Content starts

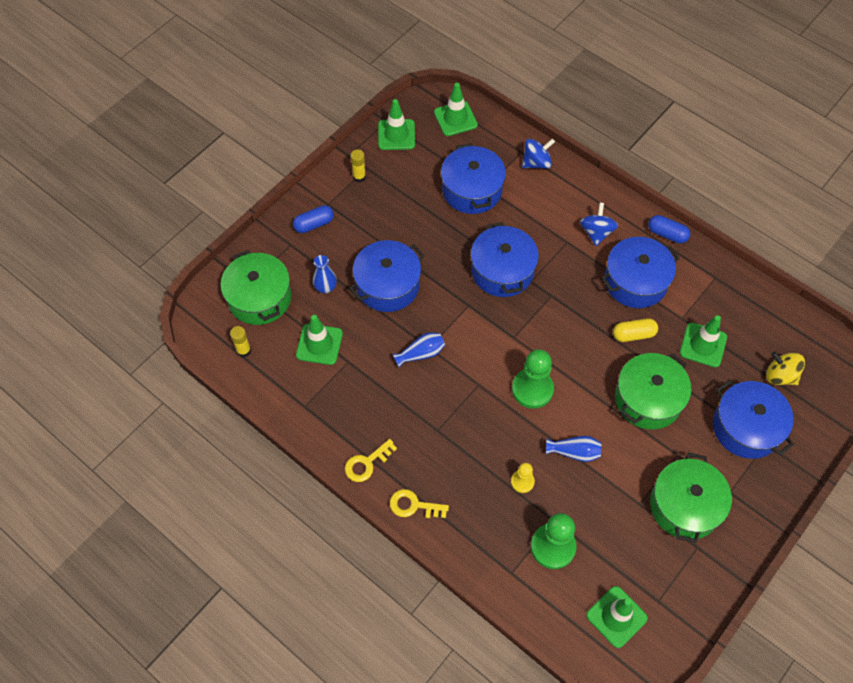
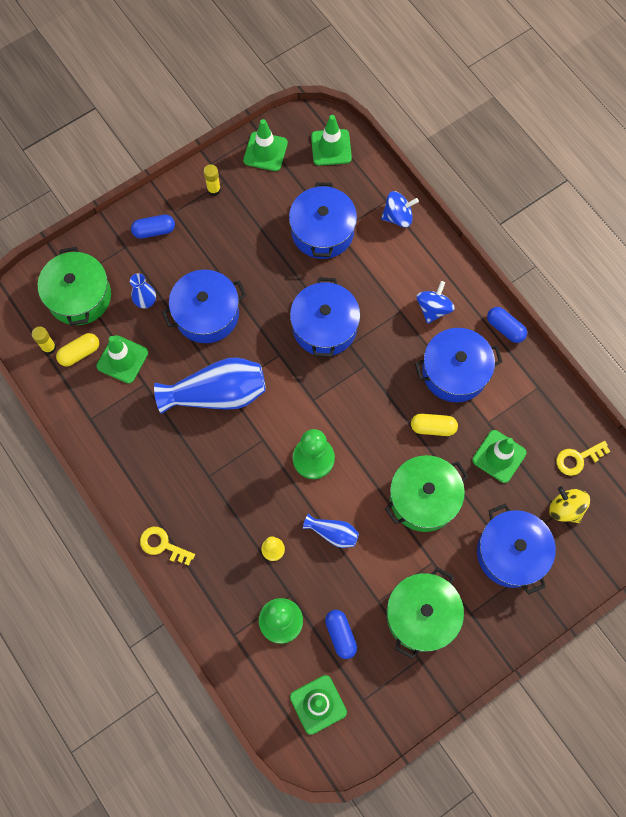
camera: 15 degrees right, 10 degrees up
yellow key [345,439,397,482] -> yellow key moved to [556,441,610,476]
blue vase [393,333,445,367] -> blue vase [154,357,266,414], size x2.03
none -> yellow capsule [56,333,99,366]
none -> blue capsule [325,610,357,659]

Content ends

*Exercise details*
When a line contains the string "capsule", copy it from the records.

*Response to this task*
none -> yellow capsule [56,333,99,366]
none -> blue capsule [325,610,357,659]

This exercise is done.